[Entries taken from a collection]
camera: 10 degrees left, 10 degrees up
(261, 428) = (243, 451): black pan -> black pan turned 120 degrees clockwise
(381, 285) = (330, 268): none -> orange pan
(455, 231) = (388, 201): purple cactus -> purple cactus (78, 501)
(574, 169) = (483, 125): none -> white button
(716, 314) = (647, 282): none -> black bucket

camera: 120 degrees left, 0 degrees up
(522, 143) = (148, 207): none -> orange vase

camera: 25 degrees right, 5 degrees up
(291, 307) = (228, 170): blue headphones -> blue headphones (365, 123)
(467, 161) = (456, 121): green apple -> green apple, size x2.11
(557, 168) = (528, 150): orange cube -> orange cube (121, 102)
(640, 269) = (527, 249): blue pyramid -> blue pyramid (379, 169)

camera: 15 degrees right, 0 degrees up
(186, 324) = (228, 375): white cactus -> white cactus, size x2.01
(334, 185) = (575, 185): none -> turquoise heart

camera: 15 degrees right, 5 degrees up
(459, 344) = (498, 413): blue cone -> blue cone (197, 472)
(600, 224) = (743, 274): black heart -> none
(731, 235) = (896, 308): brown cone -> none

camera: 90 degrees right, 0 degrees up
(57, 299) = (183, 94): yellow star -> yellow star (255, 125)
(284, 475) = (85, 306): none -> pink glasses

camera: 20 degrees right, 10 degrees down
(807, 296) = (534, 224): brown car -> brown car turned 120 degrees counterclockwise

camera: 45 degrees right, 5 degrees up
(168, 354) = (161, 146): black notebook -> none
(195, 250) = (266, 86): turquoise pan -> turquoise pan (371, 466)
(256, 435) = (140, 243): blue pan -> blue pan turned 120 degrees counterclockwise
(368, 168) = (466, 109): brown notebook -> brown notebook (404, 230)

What is needed
All of the records above must be reproduced exactly.

Answer for this exercise
camera: 10 degrees left, 10 degrees up
(261, 428) = (243, 451): black pan -> black pan turned 120 degrees clockwise
(381, 285) = (330, 268): none -> orange pan
(455, 231) = (388, 201): purple cactus -> purple cactus (78, 501)
(574, 169) = (483, 125): none -> white button
(716, 314) = (647, 282): none -> black bucket

camera: 120 degrees left, 0 degrees up
(522, 143) = (148, 207): none -> orange vase

camera: 25 degrees right, 5 degrees up
(291, 307) = (228, 170): blue headphones -> blue headphones (365, 123)
(467, 161) = (456, 121): green apple -> green apple, size x2.11
(557, 168) = (528, 150): orange cube -> orange cube (121, 102)
(640, 269) = (527, 249): blue pyramid -> blue pyramid (379, 169)

camera: 15 degrees right, 0 degrees up
(186, 324) = (228, 375): white cactus -> white cactus, size x2.01
(334, 185) = (575, 185): none -> turquoise heart

camera: 15 degrees right, 5 degrees up
(459, 344) = (498, 413): blue cone -> blue cone (197, 472)
(600, 224) = (743, 274): black heart -> none
(731, 235) = (896, 308): brown cone -> none

camera: 90 degrees right, 0 degrees up
(57, 299) = (183, 94): yellow star -> yellow star (255, 125)
(284, 475) = (85, 306): none -> pink glasses

camera: 20 degrees right, 10 degrees down
(807, 296) = (534, 224): brown car -> brown car turned 120 degrees counterclockwise

camera: 45 degrees right, 5 degrees up
(168, 354) = (161, 146): black notebook -> none
(195, 250) = (266, 86): turquoise pan -> turquoise pan (371, 466)
(256, 435) = (140, 243): blue pan -> blue pan turned 120 degrees counterclockwise
(368, 168) = (466, 109): brown notebook -> brown notebook (404, 230)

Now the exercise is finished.